[Source material — start]

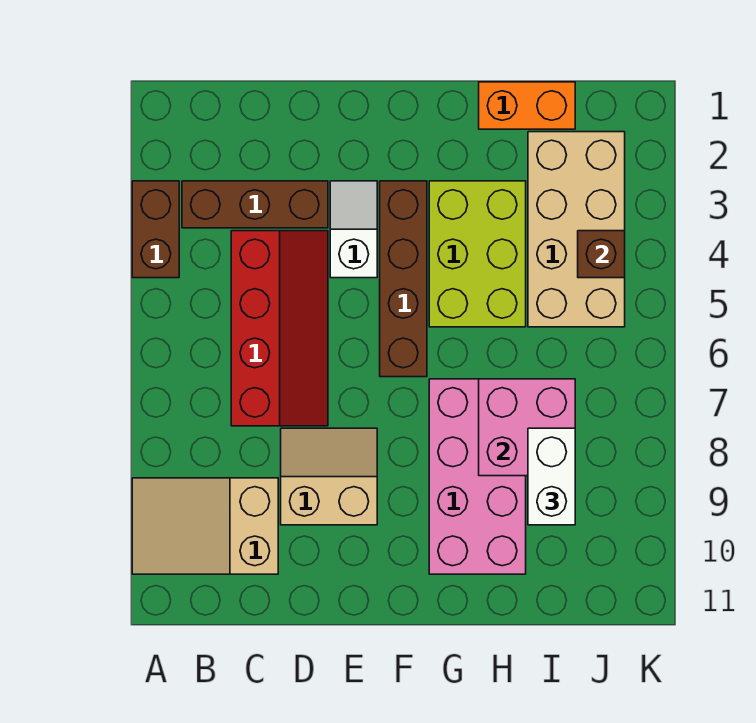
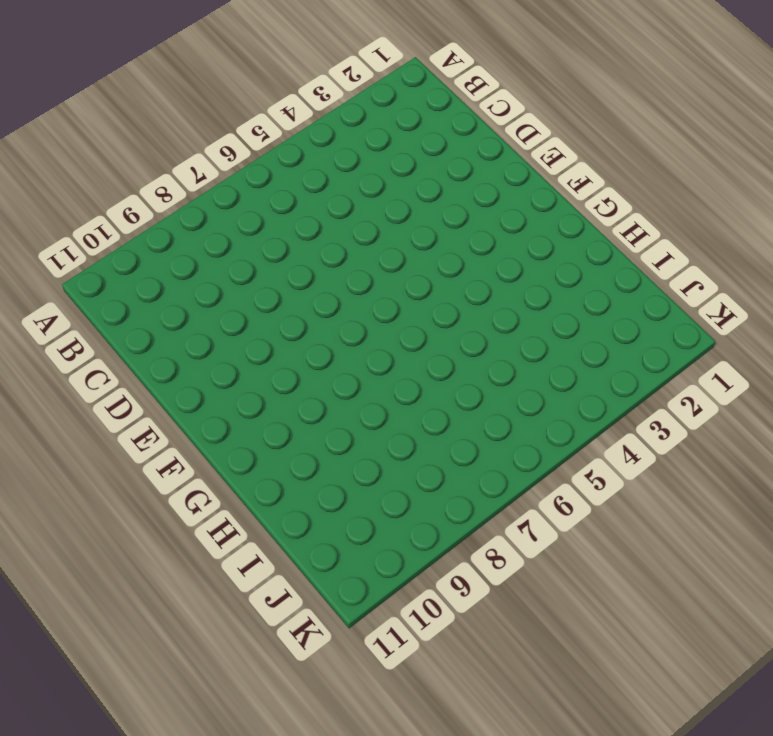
none -> brown 1x2 brick [132,181,179,278]
none -> tan 2x3 slope [132,478,278,574]
none -> brown 1x3 brick [182,181,328,228]

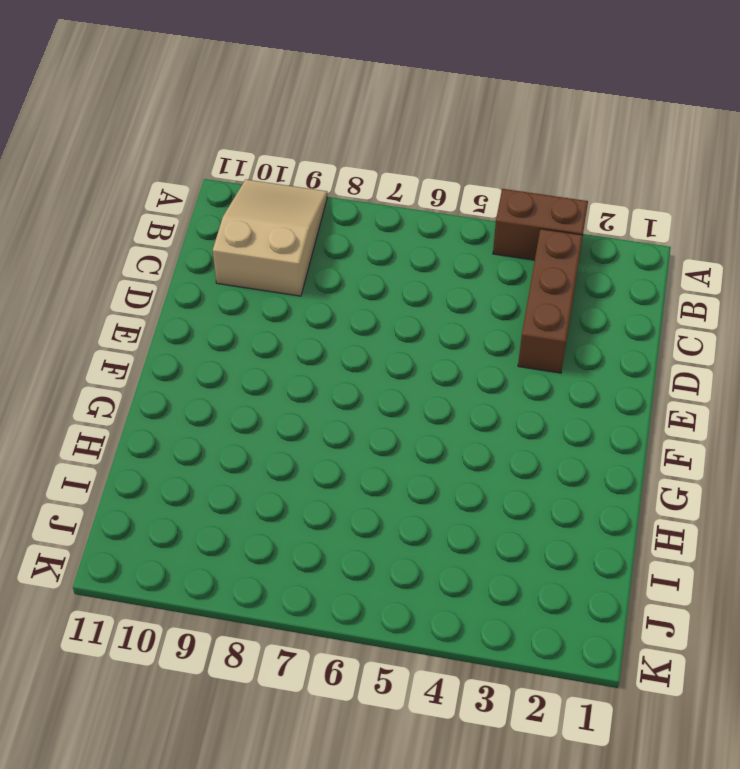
none -> red 2x4 slope [231,231,328,426]
none -> tan 2x2 slope [281,428,377,525]
none -> white 1x2 slope [330,181,377,278]

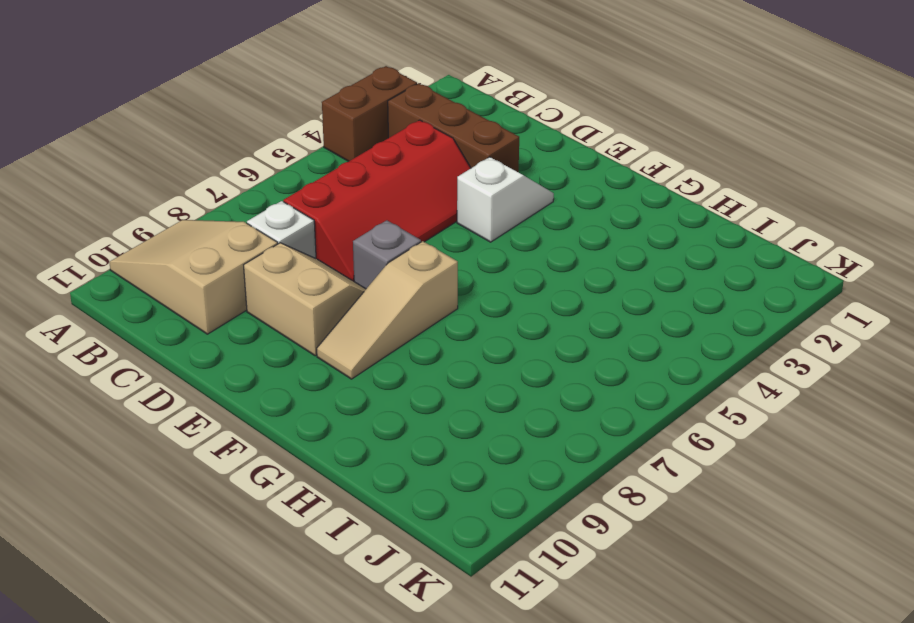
white 1x1 brick [247,201,316,259] -> none
grey 1x1 brick [353,220,421,289] -> none
tan 1x3 slope [317,241,458,379] -> none
none -> brown 1x4 brick [380,181,427,377]
none -> lime 2x3 brick [429,181,526,327]
none -> pink 2x4 brick [429,379,526,574]

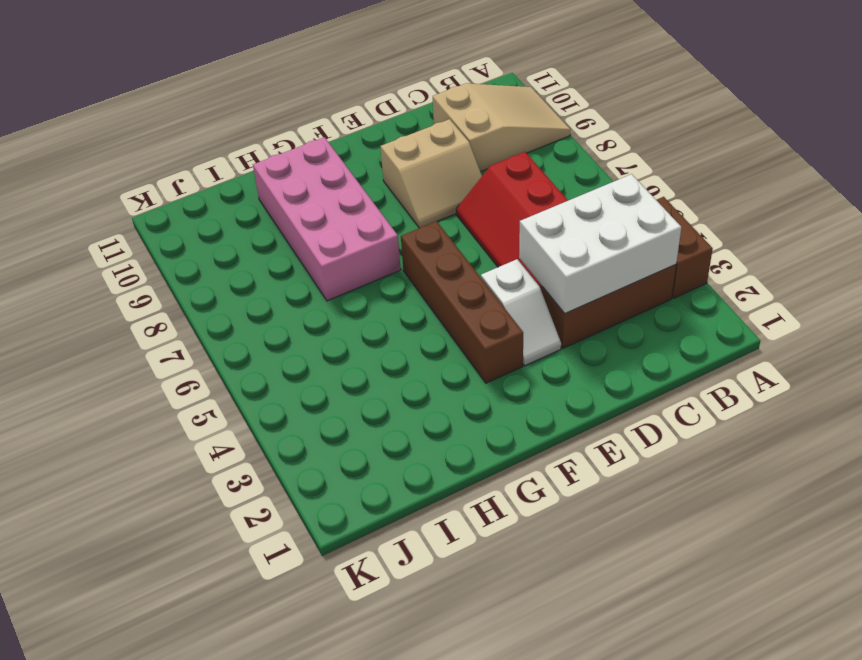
white 2x3 brick [519,174,681,313] -> none
none -> lime 2x3 brick [429,181,526,327]
none -> orange 1x2 brick [479,82,575,129]
none -> tan 2x4 brick [528,132,625,327]

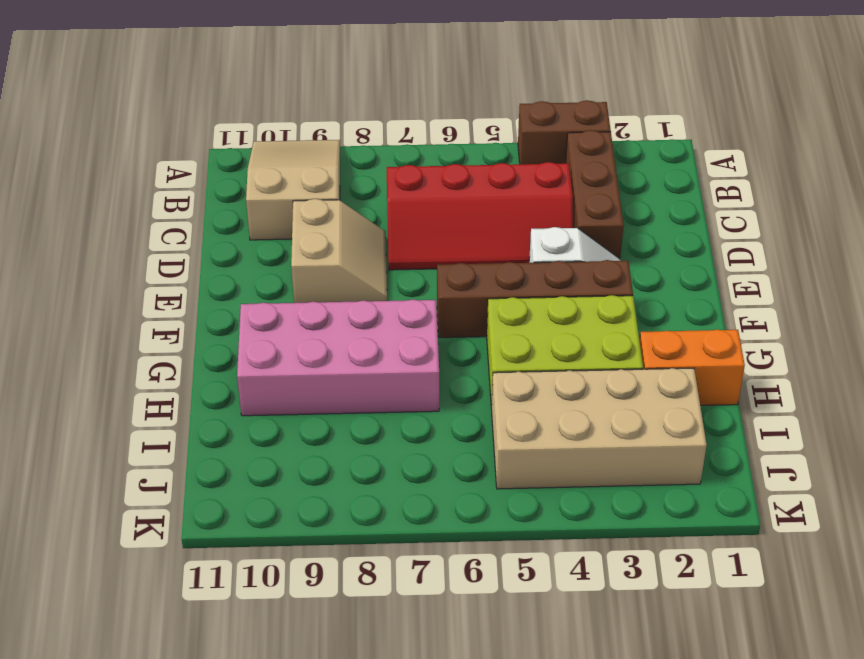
orange 1x2 brick [640,329,745,405] -> orange 1x2 brick turned to [479,82,575,129]
none -> pink 2x2 brick [479,379,575,476]
none -> brown 1x1 brick [578,231,625,278]
none -> white 1x2 brick [528,428,575,525]

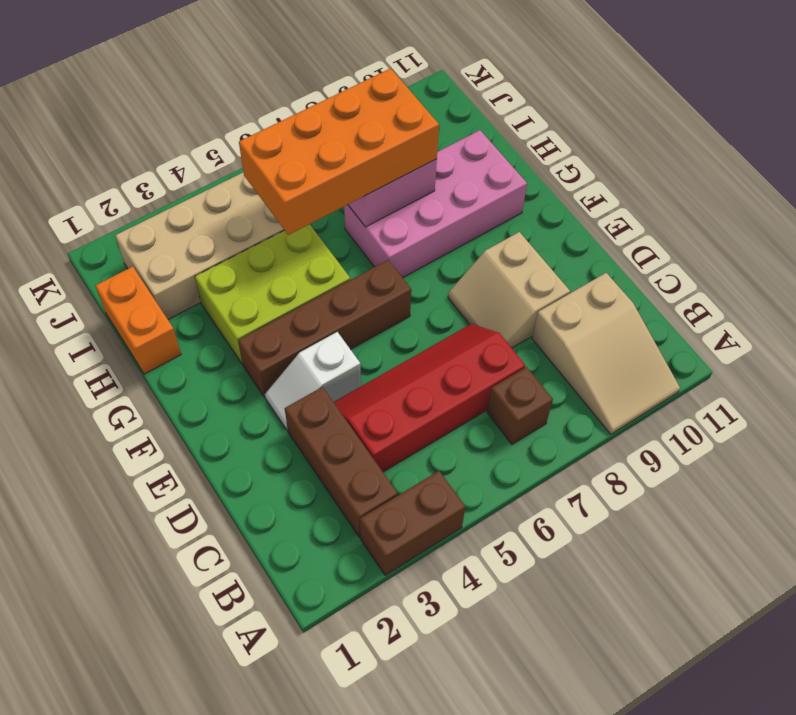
brown 1x1 brick [487,367,553,444] -> brown 1x1 brick moved to [578,231,625,278]
orange 2x4 brick [239,68,439,235] -> white 1x2 brick [528,428,575,525]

[Source material — finish]

→ What you have to do:
Quote the data above exactly from the line with "none -> pink 2x4 brick [429,379,526,574]" to the line with "orange 1x2 brick [640,329,745,405]", both ends counted, and nothing else. Pictures don't go in.

→ Expected answer:
none -> pink 2x4 brick [429,379,526,574]

white 2x3 brick [519,174,681,313] -> none
none -> lime 2x3 brick [429,181,526,327]
none -> orange 1x2 brick [479,82,575,129]
none -> tan 2x4 brick [528,132,625,327]

orange 1x2 brick [640,329,745,405] -> orange 1x2 brick turned to [479,82,575,129]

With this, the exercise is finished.